* _What the exercise asks_
Your job is to give again, exactly and with no additions, the lines in the records below from the one with "lime round brick O7" through the one with "green brick B9:E9 level 1 -> none", both included. Omit the pictures.
————
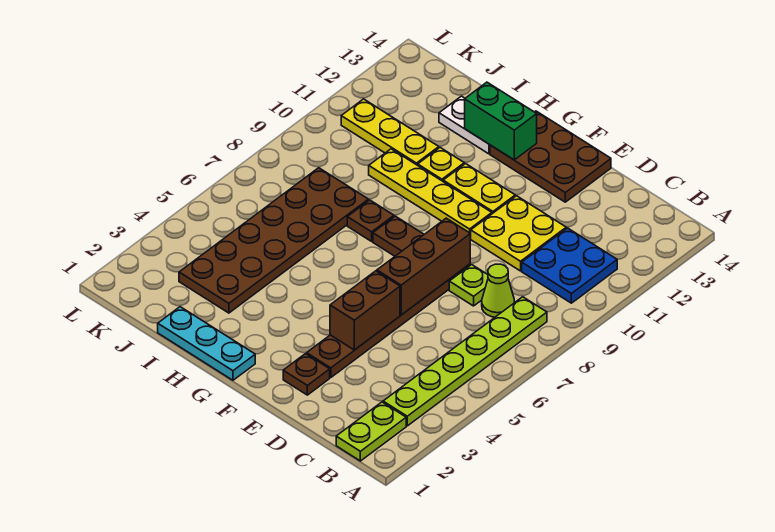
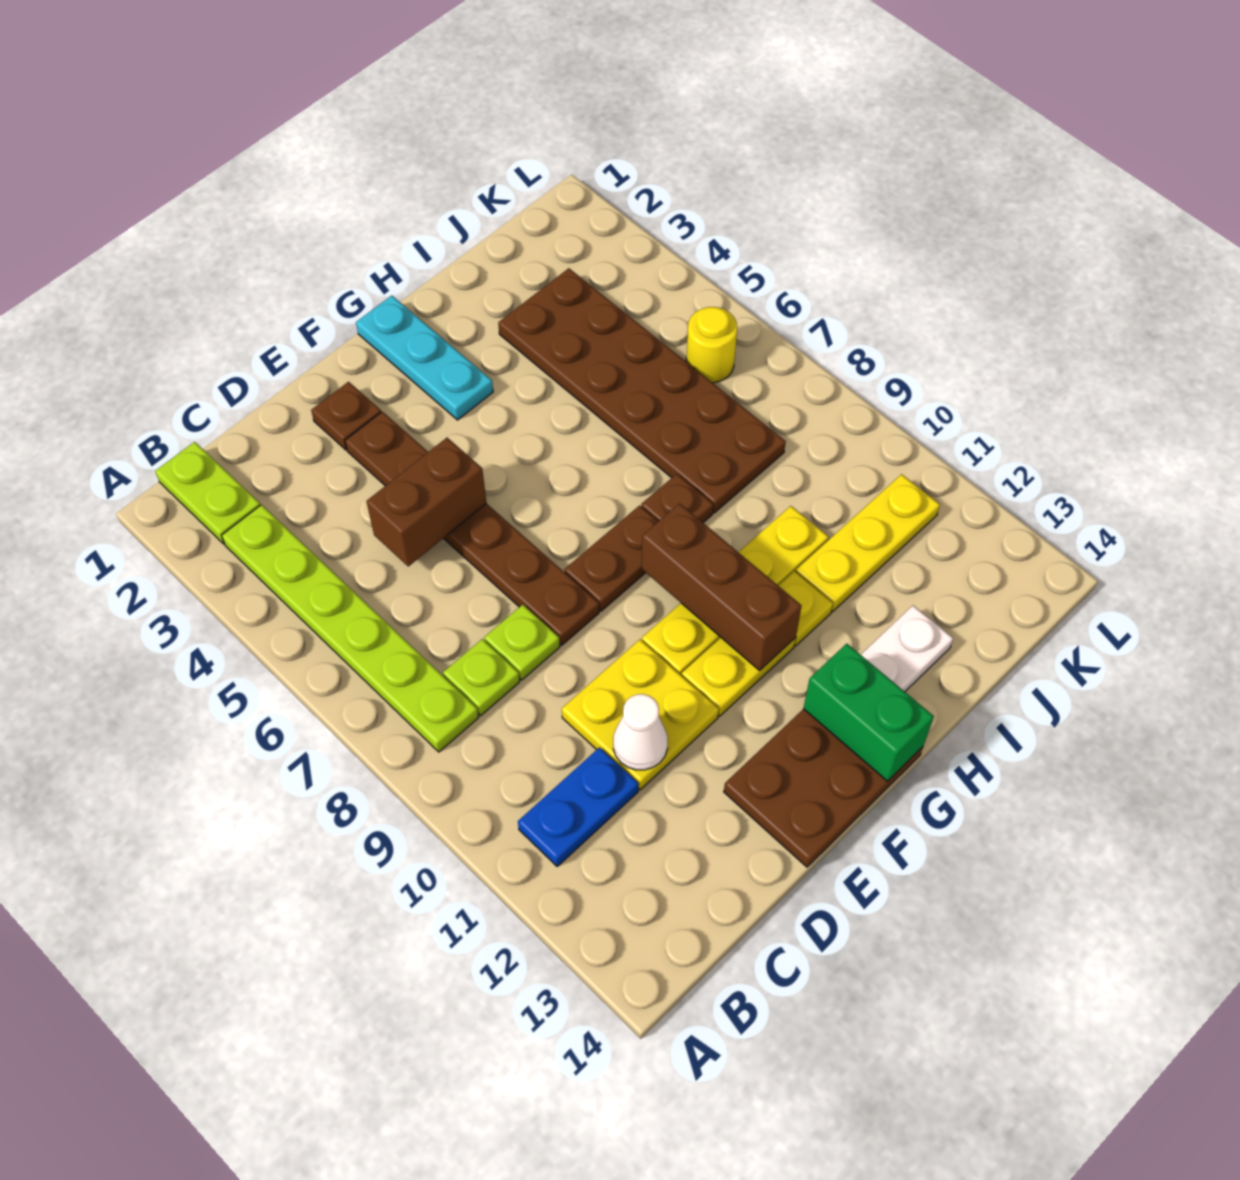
blue plate B10:C11 level 1 -> blue plate B11:C11 level 1
lime cone C8 level 1 -> lime plate C8 level 1
none -> white cone D11 level 2
brown brick E4:E5 level 2 -> brown brick D5:E5 level 2
brown brick E6:E8 level 2 -> brown brick G9:G11 level 2
cyan plate G1:I1 level 1 -> cyan plate G1:G3 level 1
green brick G13:H13 level 2 -> green brick G13:G14 level 2
none -> yellow round brick K6 level 1

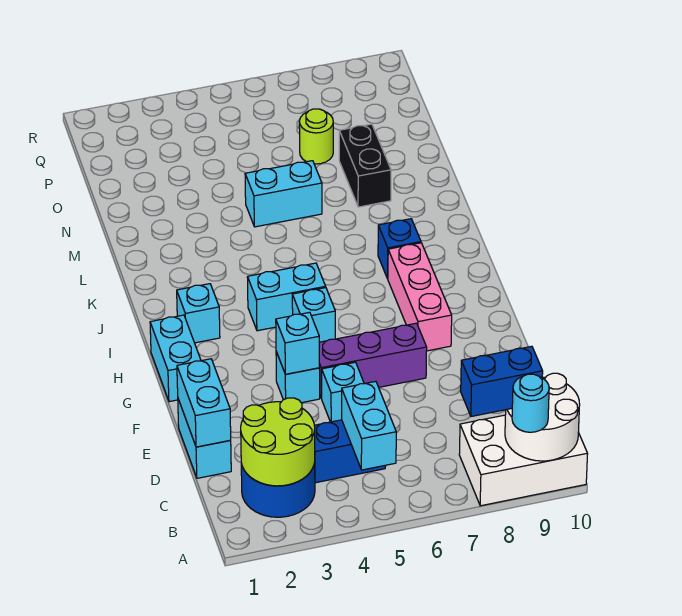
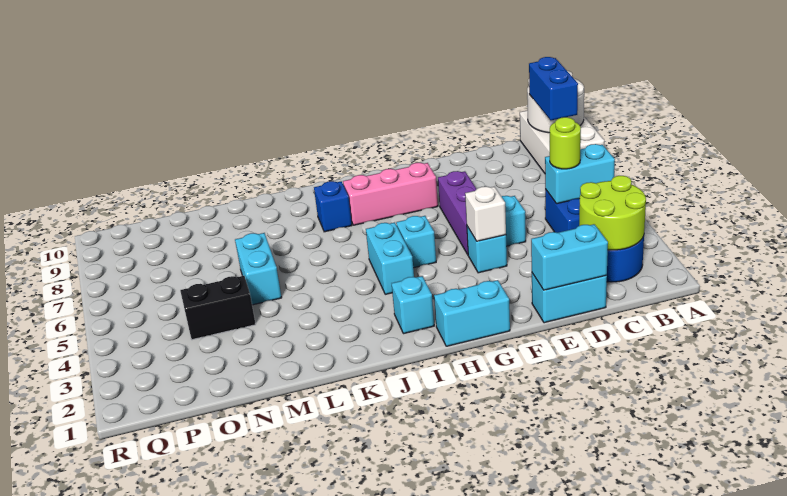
cyan round brick A9 level 3 -> none
cyan brick F4 level 2 -> white brick F4 level 2
black brick M8:N8 level 1 -> black brick N4:O4 level 1
lime round brick O7 level 1 -> lime round brick C5 level 3

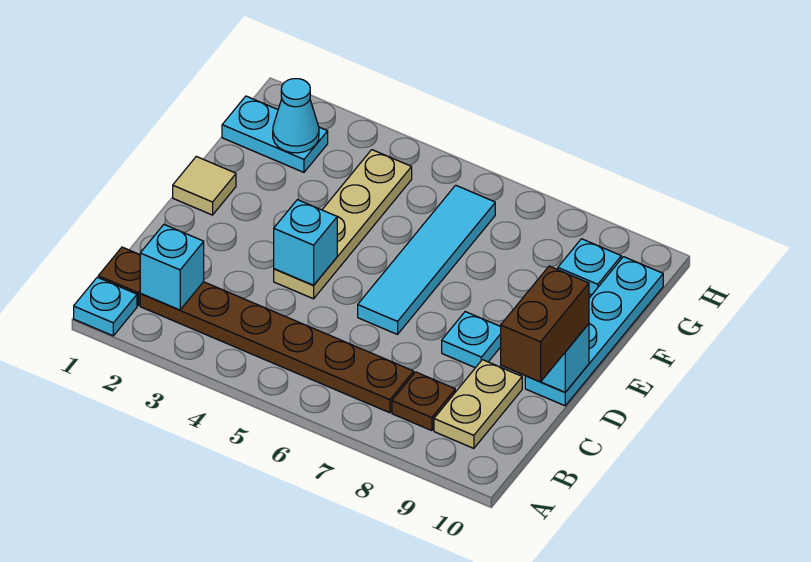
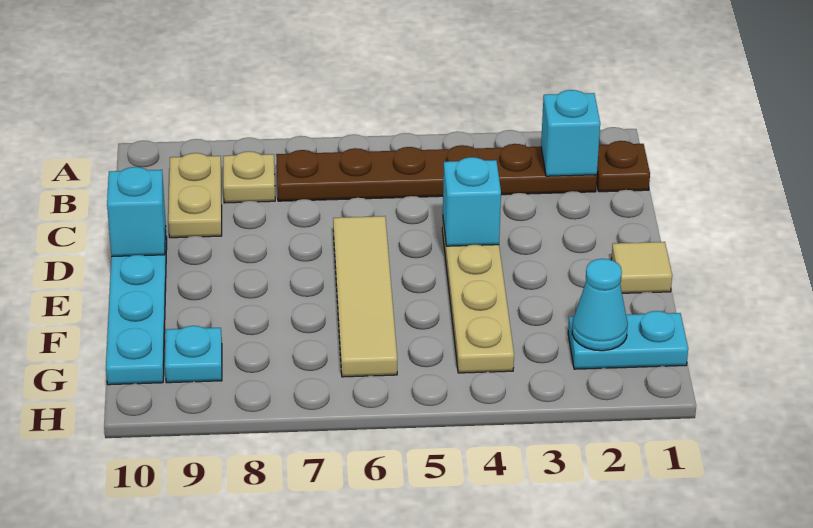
cyan plate A1 level 1 -> none
brown plate B8 level 1 -> tan plate B8 level 1
brown brick C10:D10 level 3 -> none
cyan tile D6:G6 level 1 -> tan tile D6:G6 level 1
cyan plate D8 level 1 -> none

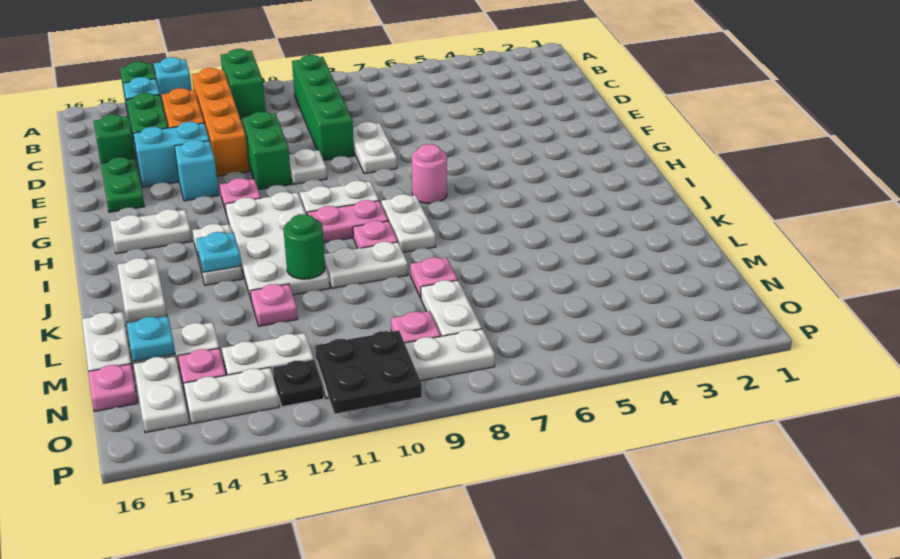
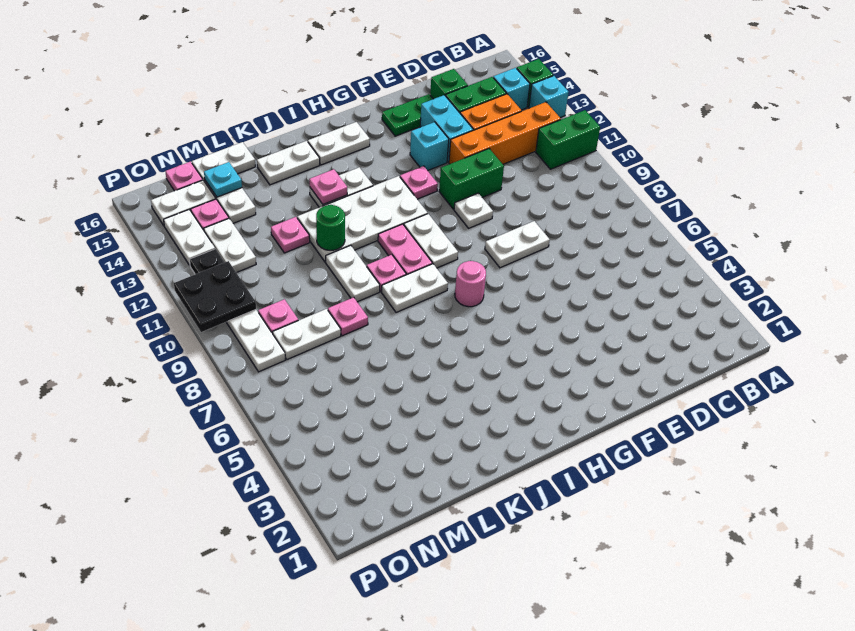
green brick B9:E9 level 1 -> none
white plate H14:H15 level 1 -> white plate H15:I15 level 1
cyan plate J13 level 2 -> pink plate J13 level 2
————
* _Response to the task_
lime round brick O7 level 1 -> lime round brick C5 level 3

cyan plate A1 level 1 -> none
brown plate B8 level 1 -> tan plate B8 level 1
brown brick C10:D10 level 3 -> none
cyan tile D6:G6 level 1 -> tan tile D6:G6 level 1
cyan plate D8 level 1 -> none

green brick B9:E9 level 1 -> none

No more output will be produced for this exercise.